=== Your instructions ===
Return only the lines of the listing below that run from the line with "purple round brick B6" through the line with "purple round brick A6", both ends included, exactly as written.

((

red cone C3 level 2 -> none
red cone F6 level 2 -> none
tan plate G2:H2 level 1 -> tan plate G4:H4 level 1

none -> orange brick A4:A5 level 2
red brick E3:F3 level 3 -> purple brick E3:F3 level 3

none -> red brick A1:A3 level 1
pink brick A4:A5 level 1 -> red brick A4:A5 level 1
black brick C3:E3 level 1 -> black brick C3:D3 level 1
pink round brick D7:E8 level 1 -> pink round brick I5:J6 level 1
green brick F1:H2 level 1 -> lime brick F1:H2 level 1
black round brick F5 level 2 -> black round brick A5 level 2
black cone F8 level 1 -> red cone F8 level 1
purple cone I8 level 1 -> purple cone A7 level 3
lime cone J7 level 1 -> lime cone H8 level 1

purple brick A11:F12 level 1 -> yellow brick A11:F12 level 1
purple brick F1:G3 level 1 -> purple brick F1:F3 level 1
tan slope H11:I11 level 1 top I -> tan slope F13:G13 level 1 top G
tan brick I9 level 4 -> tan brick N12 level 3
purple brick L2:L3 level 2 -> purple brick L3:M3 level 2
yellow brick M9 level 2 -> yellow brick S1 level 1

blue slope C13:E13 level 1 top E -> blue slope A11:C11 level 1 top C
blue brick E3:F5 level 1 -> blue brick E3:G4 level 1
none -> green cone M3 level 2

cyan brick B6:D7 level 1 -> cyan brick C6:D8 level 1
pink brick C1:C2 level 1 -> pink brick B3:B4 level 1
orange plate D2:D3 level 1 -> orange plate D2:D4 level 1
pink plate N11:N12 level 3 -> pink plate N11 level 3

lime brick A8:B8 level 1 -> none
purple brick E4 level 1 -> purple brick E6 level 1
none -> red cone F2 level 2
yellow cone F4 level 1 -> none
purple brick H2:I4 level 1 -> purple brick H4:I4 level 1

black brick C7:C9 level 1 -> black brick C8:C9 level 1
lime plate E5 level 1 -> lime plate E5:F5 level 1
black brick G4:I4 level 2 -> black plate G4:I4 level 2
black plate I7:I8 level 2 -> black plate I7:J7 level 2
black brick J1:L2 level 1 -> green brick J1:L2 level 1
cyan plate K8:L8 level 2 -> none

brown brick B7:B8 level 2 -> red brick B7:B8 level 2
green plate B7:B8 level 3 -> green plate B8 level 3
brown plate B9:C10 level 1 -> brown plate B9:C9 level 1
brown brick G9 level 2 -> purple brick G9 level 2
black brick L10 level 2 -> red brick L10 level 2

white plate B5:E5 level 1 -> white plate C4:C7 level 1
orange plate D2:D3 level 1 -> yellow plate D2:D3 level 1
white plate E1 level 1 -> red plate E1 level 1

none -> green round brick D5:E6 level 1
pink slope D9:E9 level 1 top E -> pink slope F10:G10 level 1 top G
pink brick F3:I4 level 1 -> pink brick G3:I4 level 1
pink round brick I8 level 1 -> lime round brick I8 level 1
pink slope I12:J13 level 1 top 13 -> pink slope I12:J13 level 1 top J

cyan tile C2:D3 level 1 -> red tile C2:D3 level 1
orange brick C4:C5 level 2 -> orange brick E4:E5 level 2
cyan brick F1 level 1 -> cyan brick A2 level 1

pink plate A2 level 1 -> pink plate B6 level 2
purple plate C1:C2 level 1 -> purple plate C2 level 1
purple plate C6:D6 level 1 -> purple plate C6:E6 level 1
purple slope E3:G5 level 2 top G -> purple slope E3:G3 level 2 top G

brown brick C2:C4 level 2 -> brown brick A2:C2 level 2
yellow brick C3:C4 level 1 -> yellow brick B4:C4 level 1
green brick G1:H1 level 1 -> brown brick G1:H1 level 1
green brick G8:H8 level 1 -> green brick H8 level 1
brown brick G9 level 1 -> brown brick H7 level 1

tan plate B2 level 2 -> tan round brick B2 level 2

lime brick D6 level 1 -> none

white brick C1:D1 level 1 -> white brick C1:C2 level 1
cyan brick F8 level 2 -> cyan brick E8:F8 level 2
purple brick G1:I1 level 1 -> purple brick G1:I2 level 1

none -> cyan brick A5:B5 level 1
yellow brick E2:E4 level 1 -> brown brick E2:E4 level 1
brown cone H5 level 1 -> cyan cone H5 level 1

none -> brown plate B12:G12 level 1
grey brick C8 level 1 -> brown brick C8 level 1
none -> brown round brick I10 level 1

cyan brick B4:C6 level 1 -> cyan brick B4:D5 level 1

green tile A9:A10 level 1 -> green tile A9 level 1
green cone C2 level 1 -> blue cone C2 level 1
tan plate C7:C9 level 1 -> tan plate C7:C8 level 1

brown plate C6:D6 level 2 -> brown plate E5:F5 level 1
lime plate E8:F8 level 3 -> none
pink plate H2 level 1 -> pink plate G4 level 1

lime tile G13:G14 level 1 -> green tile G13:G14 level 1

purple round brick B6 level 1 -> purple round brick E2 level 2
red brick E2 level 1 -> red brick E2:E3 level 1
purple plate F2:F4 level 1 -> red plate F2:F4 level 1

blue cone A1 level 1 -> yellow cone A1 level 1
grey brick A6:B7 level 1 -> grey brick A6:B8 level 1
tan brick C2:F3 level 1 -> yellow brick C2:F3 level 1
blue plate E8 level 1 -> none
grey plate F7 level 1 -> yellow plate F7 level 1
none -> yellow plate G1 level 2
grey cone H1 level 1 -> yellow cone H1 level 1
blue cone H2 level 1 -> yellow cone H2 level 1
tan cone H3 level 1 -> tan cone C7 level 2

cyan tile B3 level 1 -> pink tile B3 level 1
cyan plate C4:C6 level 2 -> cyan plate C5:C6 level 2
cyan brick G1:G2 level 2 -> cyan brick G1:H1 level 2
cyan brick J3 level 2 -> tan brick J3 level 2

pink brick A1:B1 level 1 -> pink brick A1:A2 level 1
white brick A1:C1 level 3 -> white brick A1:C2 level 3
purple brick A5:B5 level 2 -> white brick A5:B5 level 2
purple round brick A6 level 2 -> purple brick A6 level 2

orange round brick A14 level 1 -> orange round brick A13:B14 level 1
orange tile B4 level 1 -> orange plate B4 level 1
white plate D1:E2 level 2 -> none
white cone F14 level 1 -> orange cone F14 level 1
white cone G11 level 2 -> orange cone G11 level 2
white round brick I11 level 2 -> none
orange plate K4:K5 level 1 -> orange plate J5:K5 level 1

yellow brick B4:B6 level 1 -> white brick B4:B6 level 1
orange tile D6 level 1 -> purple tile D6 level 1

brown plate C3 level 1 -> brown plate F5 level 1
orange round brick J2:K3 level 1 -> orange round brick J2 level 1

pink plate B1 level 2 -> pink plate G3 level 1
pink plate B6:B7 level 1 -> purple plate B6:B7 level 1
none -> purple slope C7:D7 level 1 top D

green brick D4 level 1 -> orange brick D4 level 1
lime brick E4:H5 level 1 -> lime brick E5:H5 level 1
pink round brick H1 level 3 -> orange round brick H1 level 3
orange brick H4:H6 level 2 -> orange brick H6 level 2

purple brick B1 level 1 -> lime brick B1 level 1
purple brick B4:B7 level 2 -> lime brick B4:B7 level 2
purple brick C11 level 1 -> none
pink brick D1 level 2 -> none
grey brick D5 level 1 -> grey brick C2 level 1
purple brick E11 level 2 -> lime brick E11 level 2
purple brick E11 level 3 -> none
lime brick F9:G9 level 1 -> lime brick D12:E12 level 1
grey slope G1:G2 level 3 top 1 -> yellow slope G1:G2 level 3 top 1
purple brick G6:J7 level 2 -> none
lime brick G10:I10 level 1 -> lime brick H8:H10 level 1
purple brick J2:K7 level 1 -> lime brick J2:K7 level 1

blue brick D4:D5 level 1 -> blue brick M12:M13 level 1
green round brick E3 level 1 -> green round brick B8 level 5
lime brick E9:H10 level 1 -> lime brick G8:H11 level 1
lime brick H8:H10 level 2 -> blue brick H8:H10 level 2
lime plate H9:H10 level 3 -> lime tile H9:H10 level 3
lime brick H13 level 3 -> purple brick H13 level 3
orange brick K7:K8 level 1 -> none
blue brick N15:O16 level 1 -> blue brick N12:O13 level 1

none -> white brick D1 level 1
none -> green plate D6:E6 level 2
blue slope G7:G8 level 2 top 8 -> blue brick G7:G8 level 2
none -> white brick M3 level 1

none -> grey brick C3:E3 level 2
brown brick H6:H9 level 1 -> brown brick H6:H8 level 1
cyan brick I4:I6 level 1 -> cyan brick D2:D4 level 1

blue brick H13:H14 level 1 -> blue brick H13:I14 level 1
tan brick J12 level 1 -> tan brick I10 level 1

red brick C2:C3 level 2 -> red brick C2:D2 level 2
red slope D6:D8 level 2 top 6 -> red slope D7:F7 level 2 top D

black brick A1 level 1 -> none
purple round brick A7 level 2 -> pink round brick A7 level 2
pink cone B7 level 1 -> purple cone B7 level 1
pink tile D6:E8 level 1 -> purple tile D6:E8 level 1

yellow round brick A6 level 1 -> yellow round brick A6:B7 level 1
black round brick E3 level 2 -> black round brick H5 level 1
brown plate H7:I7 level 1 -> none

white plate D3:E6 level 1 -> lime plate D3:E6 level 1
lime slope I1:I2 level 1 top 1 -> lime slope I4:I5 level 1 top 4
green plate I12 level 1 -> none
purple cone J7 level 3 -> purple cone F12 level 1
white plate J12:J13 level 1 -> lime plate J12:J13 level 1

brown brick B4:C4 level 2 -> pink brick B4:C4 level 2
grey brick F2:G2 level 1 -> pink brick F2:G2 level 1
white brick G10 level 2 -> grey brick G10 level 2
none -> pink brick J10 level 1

))

=== Task response ===
purple round brick B6 level 1 -> purple round brick E2 level 2
red brick E2 level 1 -> red brick E2:E3 level 1
purple plate F2:F4 level 1 -> red plate F2:F4 level 1

blue cone A1 level 1 -> yellow cone A1 level 1
grey brick A6:B7 level 1 -> grey brick A6:B8 level 1
tan brick C2:F3 level 1 -> yellow brick C2:F3 level 1
blue plate E8 level 1 -> none
grey plate F7 level 1 -> yellow plate F7 level 1
none -> yellow plate G1 level 2
grey cone H1 level 1 -> yellow cone H1 level 1
blue cone H2 level 1 -> yellow cone H2 level 1
tan cone H3 level 1 -> tan cone C7 level 2

cyan tile B3 level 1 -> pink tile B3 level 1
cyan plate C4:C6 level 2 -> cyan plate C5:C6 level 2
cyan brick G1:G2 level 2 -> cyan brick G1:H1 level 2
cyan brick J3 level 2 -> tan brick J3 level 2

pink brick A1:B1 level 1 -> pink brick A1:A2 level 1
white brick A1:C1 level 3 -> white brick A1:C2 level 3
purple brick A5:B5 level 2 -> white brick A5:B5 level 2
purple round brick A6 level 2 -> purple brick A6 level 2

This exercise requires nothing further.